EXERCISE DIRECTIONS:
Locate each line in the rows below that contains the string "with", and copy those lines. Case counts.

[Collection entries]

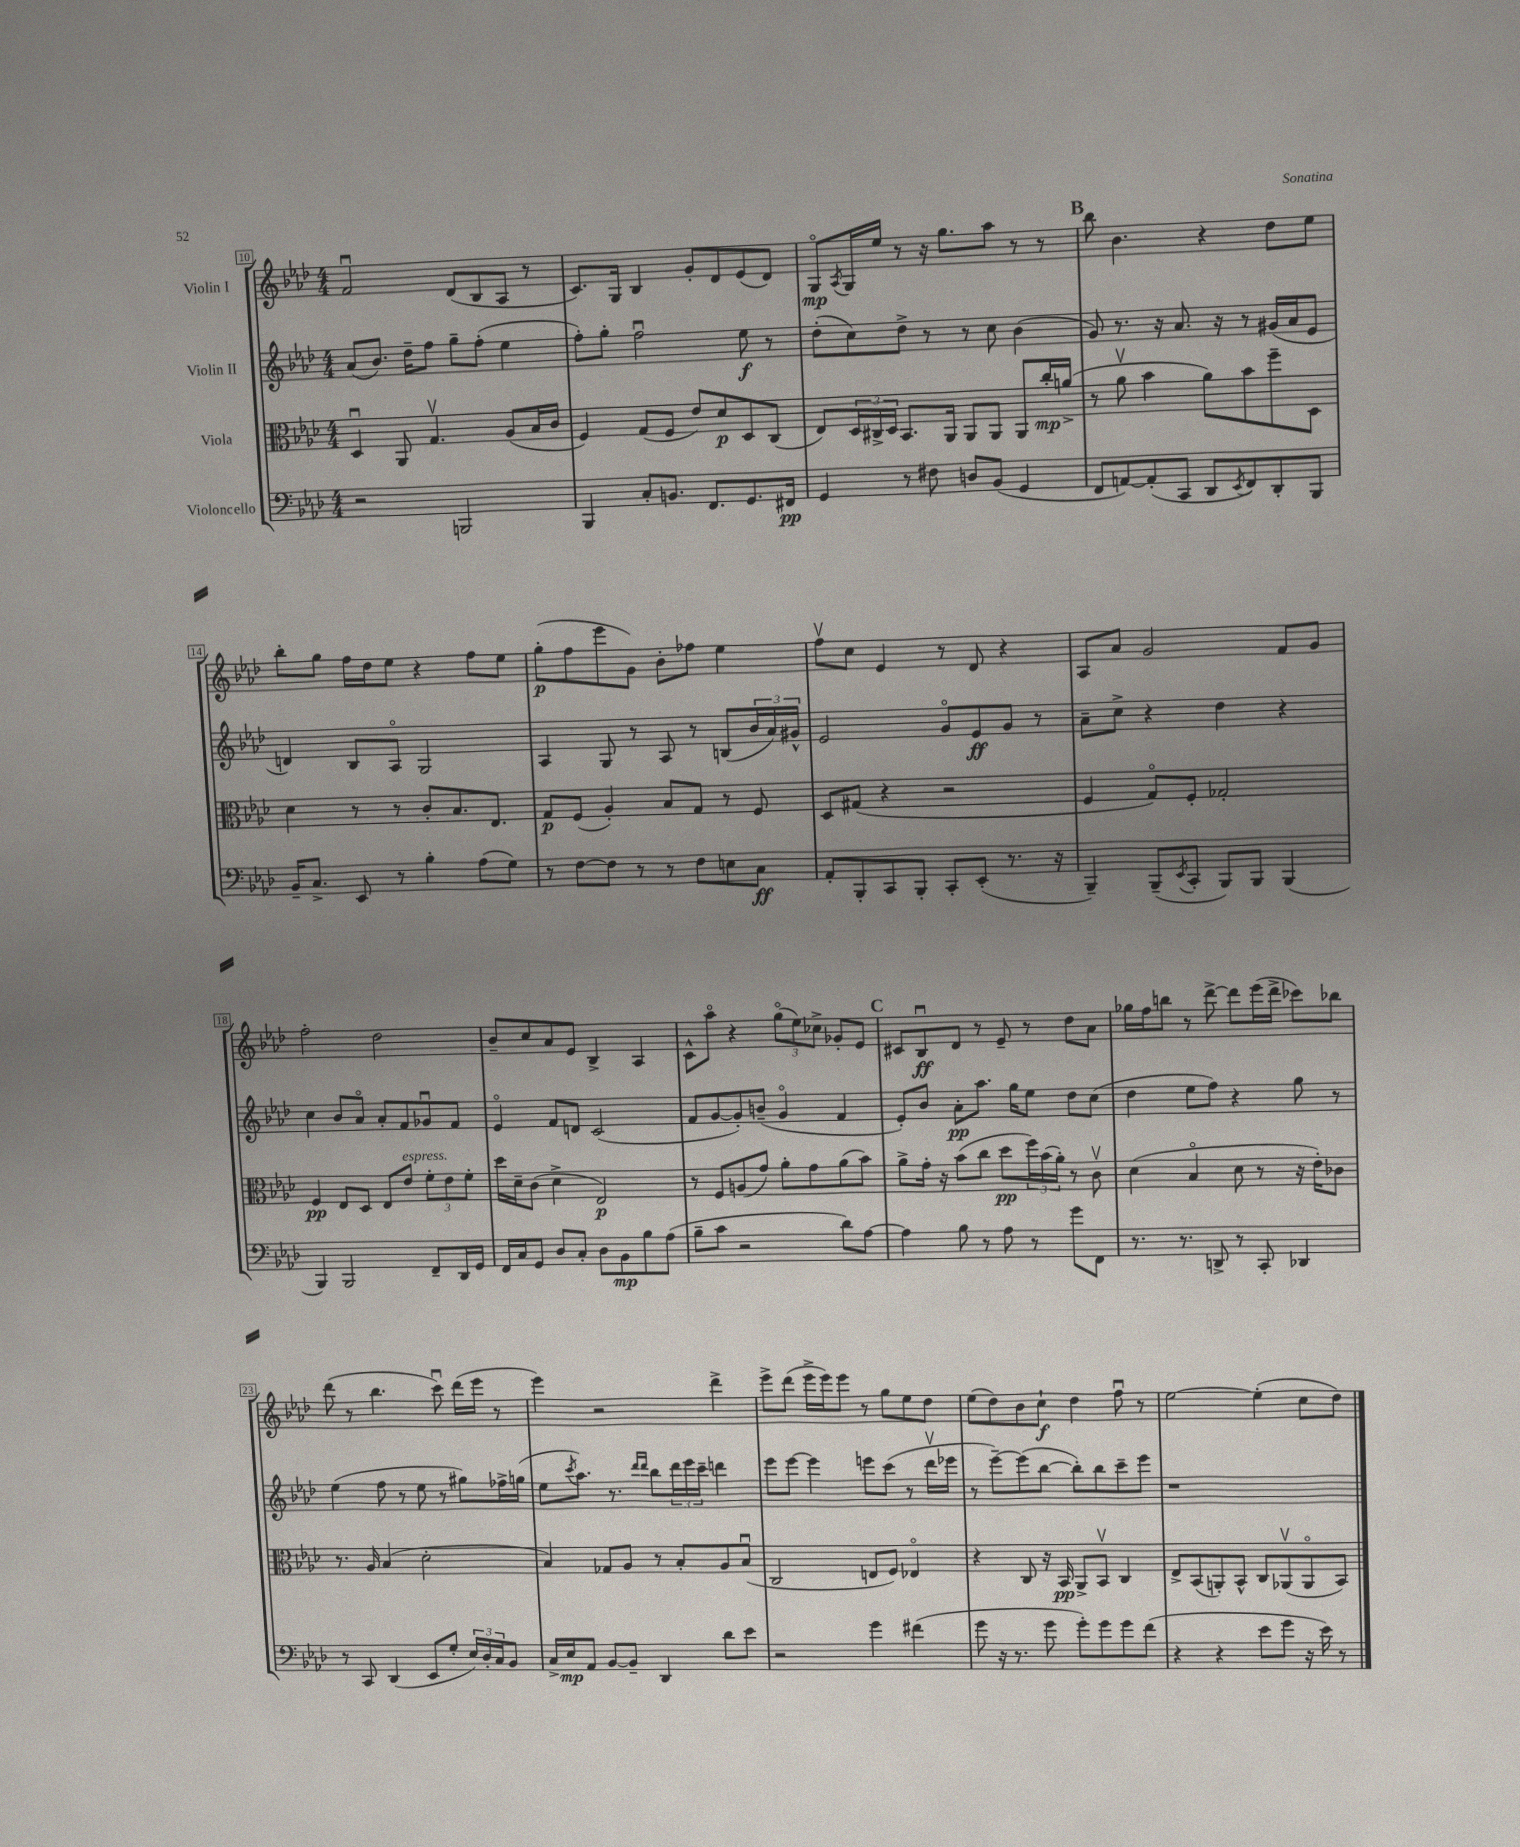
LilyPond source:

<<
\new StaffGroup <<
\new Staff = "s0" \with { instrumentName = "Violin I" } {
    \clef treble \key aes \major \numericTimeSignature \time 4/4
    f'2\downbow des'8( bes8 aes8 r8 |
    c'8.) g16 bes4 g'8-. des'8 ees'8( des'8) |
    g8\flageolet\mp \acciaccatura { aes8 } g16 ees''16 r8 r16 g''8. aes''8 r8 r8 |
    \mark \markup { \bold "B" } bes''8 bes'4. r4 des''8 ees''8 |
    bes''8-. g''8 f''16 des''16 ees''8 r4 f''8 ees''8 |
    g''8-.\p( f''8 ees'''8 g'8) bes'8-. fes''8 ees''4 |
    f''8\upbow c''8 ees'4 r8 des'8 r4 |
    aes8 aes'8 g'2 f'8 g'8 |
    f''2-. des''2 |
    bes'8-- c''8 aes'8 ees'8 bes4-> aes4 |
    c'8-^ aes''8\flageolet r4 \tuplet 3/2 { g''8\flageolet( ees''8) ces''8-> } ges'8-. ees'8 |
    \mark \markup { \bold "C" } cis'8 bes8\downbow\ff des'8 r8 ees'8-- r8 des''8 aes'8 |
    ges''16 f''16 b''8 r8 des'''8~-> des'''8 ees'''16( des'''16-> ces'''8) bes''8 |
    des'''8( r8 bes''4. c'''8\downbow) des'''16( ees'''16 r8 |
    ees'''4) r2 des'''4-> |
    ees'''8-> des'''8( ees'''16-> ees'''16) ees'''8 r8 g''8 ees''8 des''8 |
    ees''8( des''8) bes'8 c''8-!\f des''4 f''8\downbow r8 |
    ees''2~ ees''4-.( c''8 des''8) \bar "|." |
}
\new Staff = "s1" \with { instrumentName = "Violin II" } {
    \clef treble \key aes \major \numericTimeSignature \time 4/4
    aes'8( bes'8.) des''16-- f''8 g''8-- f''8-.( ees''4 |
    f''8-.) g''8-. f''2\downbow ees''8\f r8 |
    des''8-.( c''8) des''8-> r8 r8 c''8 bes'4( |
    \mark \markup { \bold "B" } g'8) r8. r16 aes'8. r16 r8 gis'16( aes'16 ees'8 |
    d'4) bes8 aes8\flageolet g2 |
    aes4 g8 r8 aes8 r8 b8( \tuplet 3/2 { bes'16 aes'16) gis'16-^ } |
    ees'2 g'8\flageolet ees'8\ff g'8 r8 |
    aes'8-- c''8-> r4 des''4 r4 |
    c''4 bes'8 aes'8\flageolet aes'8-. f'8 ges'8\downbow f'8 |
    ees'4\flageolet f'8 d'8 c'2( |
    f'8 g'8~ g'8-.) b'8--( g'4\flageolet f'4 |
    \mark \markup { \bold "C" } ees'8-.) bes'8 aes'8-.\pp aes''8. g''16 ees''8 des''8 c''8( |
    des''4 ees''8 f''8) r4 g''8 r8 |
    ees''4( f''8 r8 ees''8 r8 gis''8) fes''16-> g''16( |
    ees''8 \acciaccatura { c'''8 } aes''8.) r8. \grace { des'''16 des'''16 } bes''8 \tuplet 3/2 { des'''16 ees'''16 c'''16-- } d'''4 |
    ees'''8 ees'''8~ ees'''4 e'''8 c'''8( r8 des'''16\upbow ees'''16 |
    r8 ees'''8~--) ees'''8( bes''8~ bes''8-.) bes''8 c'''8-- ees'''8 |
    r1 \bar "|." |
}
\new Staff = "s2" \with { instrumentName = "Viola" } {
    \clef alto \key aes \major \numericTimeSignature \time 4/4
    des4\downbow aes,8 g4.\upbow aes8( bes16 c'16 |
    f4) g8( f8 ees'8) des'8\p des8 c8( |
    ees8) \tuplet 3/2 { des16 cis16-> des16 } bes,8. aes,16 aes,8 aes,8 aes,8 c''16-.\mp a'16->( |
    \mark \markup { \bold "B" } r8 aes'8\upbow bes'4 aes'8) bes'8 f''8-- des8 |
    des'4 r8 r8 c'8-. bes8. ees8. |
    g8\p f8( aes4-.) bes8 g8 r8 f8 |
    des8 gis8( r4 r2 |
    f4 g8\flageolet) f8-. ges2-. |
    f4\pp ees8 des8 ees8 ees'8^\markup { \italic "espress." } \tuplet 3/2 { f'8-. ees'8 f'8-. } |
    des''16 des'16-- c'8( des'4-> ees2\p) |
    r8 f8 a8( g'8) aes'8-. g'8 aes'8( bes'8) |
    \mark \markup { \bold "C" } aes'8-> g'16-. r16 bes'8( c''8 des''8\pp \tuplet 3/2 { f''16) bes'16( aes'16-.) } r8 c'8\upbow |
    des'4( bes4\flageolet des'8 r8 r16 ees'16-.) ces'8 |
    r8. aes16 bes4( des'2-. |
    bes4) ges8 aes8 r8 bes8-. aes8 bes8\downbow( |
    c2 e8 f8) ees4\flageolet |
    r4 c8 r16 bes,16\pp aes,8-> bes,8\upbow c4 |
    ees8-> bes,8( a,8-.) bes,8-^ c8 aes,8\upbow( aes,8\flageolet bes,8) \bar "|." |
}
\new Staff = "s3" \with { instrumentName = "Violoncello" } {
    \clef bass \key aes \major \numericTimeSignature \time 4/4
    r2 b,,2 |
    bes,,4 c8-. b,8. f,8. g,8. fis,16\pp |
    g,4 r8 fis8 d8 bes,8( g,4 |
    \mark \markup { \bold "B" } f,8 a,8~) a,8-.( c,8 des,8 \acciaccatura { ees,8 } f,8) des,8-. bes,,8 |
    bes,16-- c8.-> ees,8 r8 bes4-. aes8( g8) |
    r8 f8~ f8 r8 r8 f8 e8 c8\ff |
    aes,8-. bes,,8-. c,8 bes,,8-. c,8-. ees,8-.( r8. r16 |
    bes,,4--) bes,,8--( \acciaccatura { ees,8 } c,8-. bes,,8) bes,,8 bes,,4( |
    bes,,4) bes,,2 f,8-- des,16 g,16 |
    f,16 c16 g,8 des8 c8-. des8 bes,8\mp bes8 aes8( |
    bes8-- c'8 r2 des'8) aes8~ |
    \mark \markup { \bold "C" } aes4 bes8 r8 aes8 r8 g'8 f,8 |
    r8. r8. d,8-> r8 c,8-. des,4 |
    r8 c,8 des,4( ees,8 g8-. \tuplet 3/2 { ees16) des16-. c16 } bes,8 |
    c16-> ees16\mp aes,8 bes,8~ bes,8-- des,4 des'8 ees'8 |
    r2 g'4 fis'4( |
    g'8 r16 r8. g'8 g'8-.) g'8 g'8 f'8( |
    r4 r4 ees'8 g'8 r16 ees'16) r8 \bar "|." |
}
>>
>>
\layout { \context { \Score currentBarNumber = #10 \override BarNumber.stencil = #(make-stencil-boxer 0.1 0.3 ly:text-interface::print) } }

TASK RESULT:
\new Staff = "s0" \with { instrumentName = "Violin I" } {
\new Staff = "s1" \with { instrumentName = "Violin II" } {
\new Staff = "s2" \with { instrumentName = "Viola" } {
\new Staff = "s3" \with { instrumentName = "Violoncello" } {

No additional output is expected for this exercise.